ACTION ITEM
Pictures are not repeated. Every line from the beginning of the entries through the one with "grey mug: 3 -> 2" is restated exactly.

Excerpts from a dataset:
[Start of Attachment]

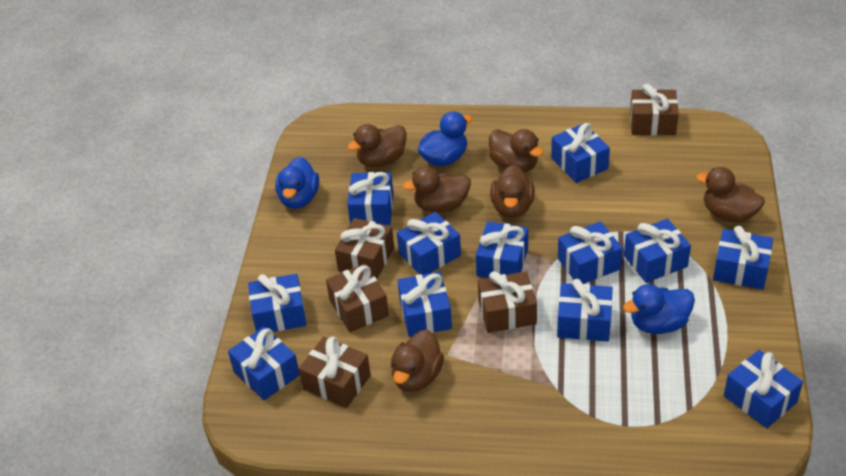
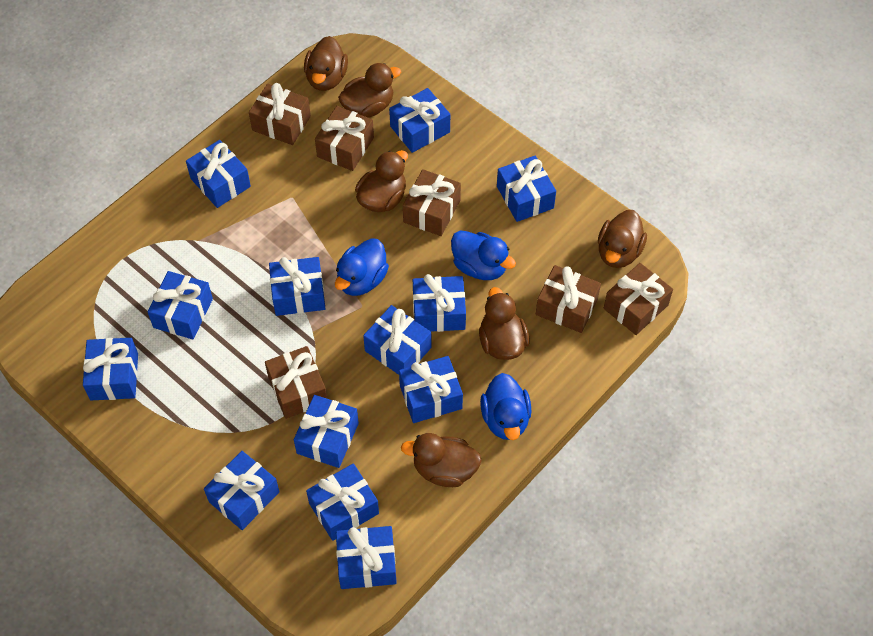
blue gift: 12 -> 13
brown gift: 5 -> 6

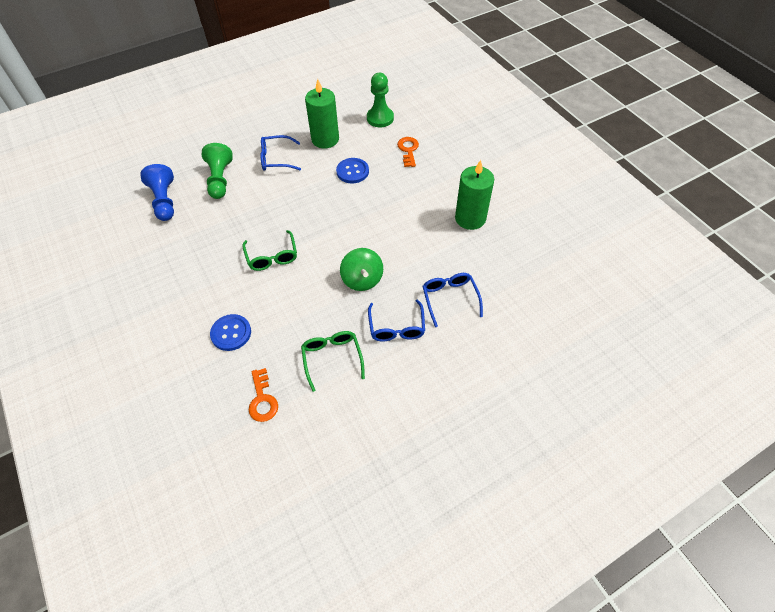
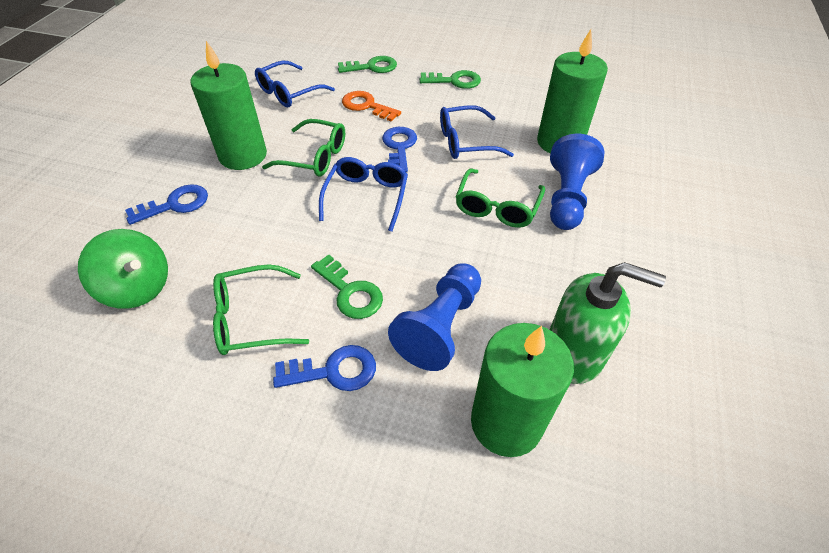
blue button: 2 -> 0
blue key: 0 -> 3
blue pawn: 1 -> 2
green candle: 2 -> 3
green glasses: 2 -> 3
green key: 0 -> 3
green pawn: 2 -> 0
green soap dispenser: 0 -> 1
orange key: 2 -> 1

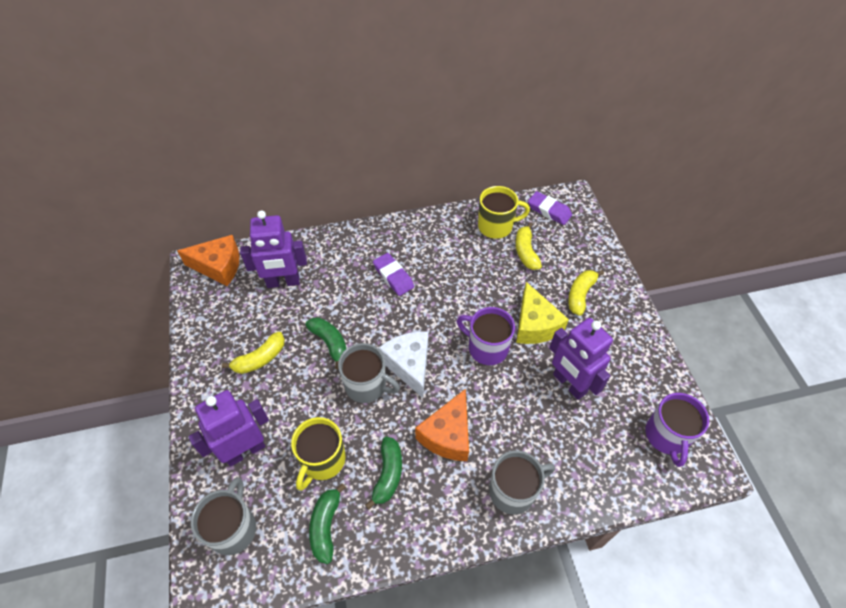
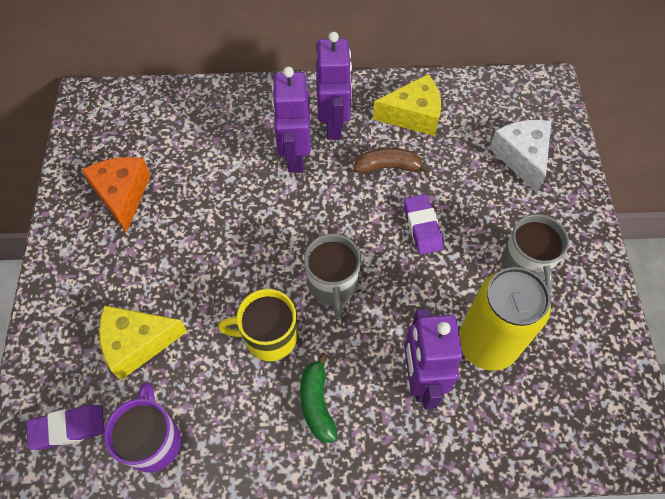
brown banana: 0 -> 1
green banana: 3 -> 1
grey mug: 3 -> 2
orange cheese: 2 -> 1
purple mug: 2 -> 1
yellow banana: 3 -> 0
yellow can: 0 -> 1
yellow cheese: 1 -> 2
yellow mug: 2 -> 1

[End of Attachment]

TASK RESPONSE
blue gift: 12 -> 13
brown gift: 5 -> 6

blue button: 2 -> 0
blue key: 0 -> 3
blue pawn: 1 -> 2
green candle: 2 -> 3
green glasses: 2 -> 3
green key: 0 -> 3
green pawn: 2 -> 0
green soap dispenser: 0 -> 1
orange key: 2 -> 1

brown banana: 0 -> 1
green banana: 3 -> 1
grey mug: 3 -> 2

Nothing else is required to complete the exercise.